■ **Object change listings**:
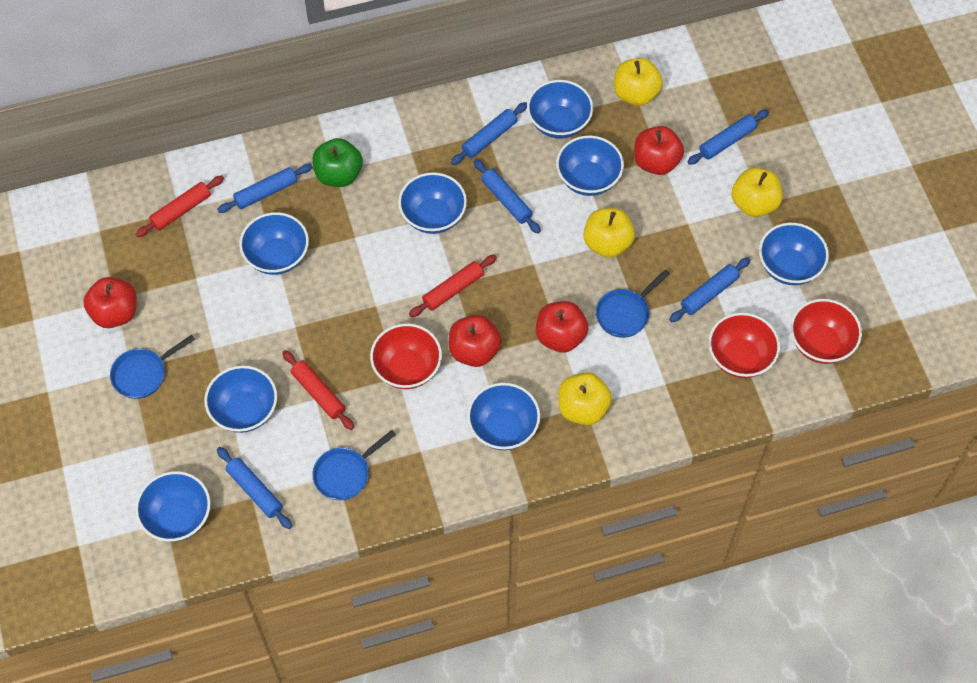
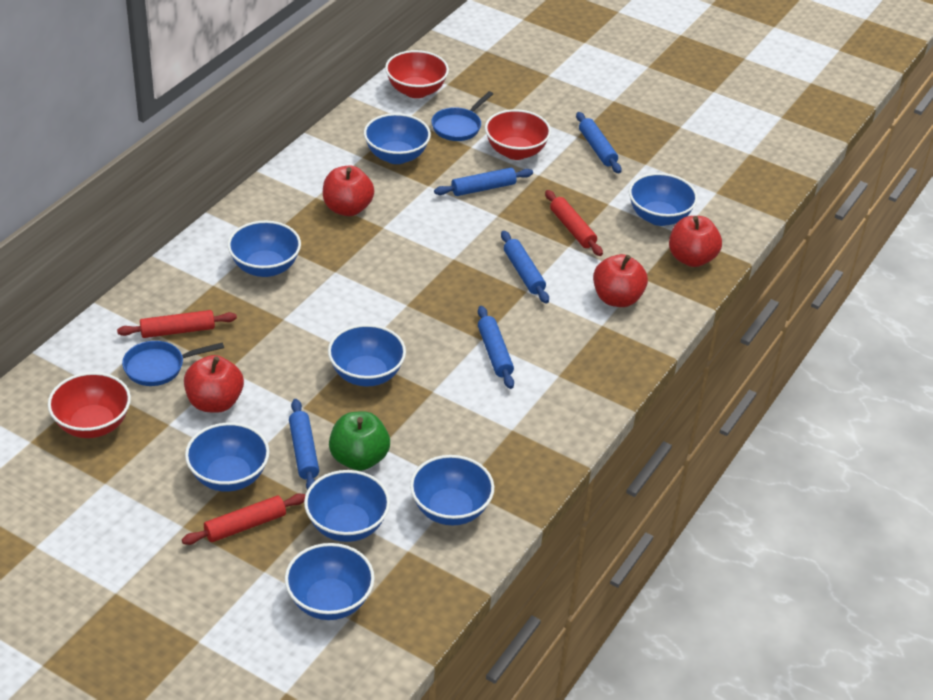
blue pan: 3 -> 2
blue rolling pin: 6 -> 5
yellow apple: 4 -> 0

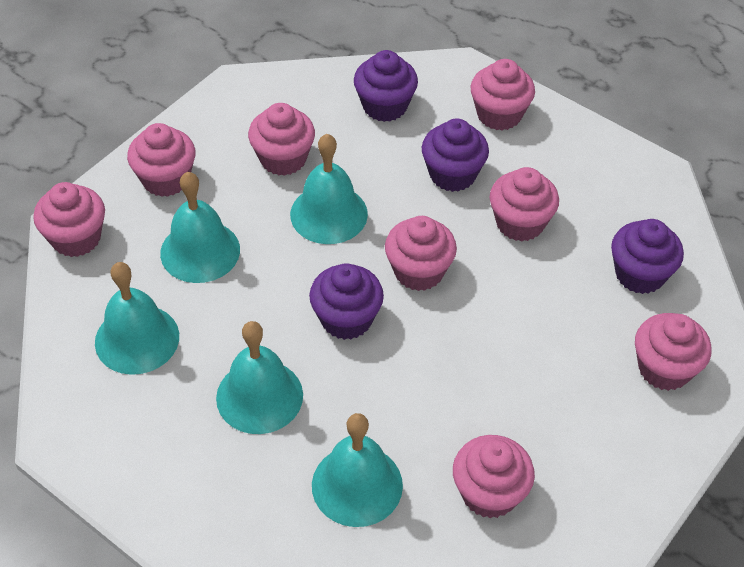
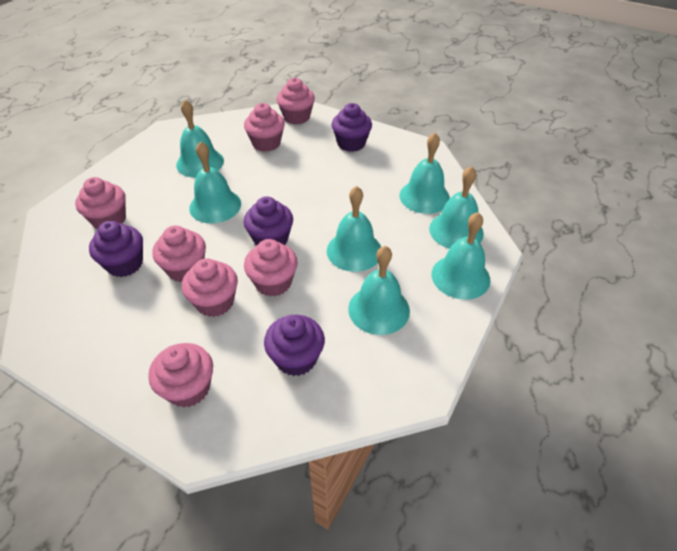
pink cupcake: 8 -> 7
turquoise bell: 5 -> 7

■ **WHAT YOU WILL DO**: Nothing but the lines from the one with "yellow apple: 4 -> 0" through the last line of the records should appear in your answer, each exactly as written and without pictures.

■ **FINISHED EXERCISE**:
yellow apple: 4 -> 0

pink cupcake: 8 -> 7
turquoise bell: 5 -> 7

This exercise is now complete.